Your instructions:
From the line that contains "black square: (165, 119)" down to the last line of the data below, restate every line word for word, skipping any images.
(Exercise material)
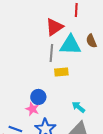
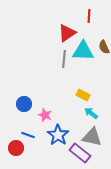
yellow rectangle: (61, 72) -> (83, 95), moved, turned 32
blue circle: (38, 97) -> (24, 104), moved

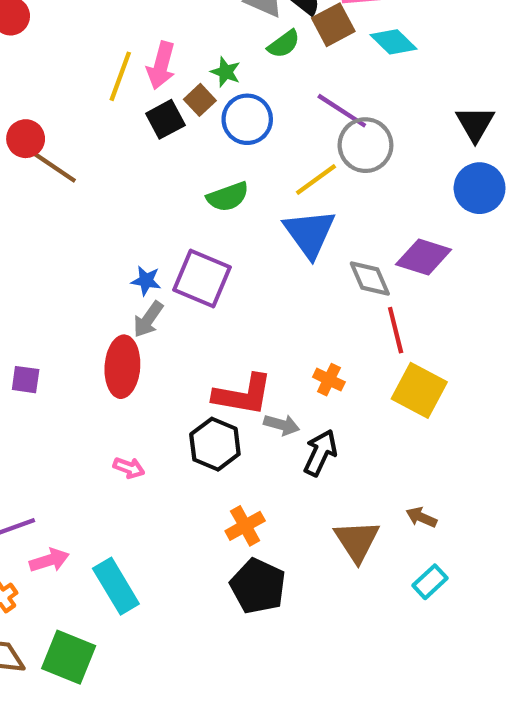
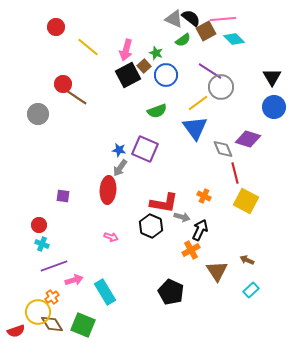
yellow line: (120, 76) -> (88, 47), moved, turned -70
black square: (165, 119) -> (128, 75), size x1.4
orange cross: (245, 526) -> (191, 250), moved

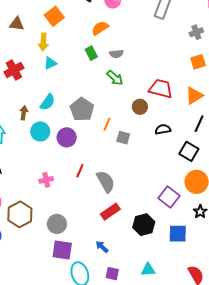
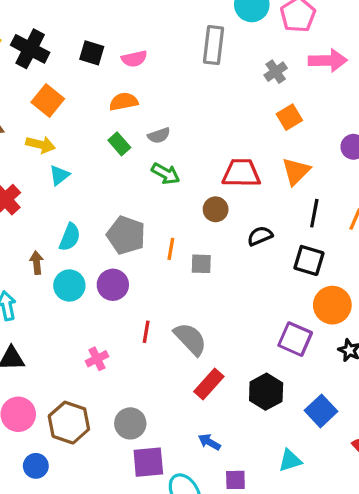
orange semicircle: (100, 28) -> (124, 102), turned 36
yellow arrow: (43, 42) -> (40, 145), turned -66
blue square: (178, 234) -> (321, 411), moved, turned -30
(End Exercise material)
Result of the exercise:
black square: (165, 119) -> (128, 75), size x1.4
orange cross: (245, 526) -> (191, 250), moved

orange semicircle: (100, 28) -> (124, 102), turned 36
yellow arrow: (43, 42) -> (40, 145), turned -66
blue square: (178, 234) -> (321, 411), moved, turned -30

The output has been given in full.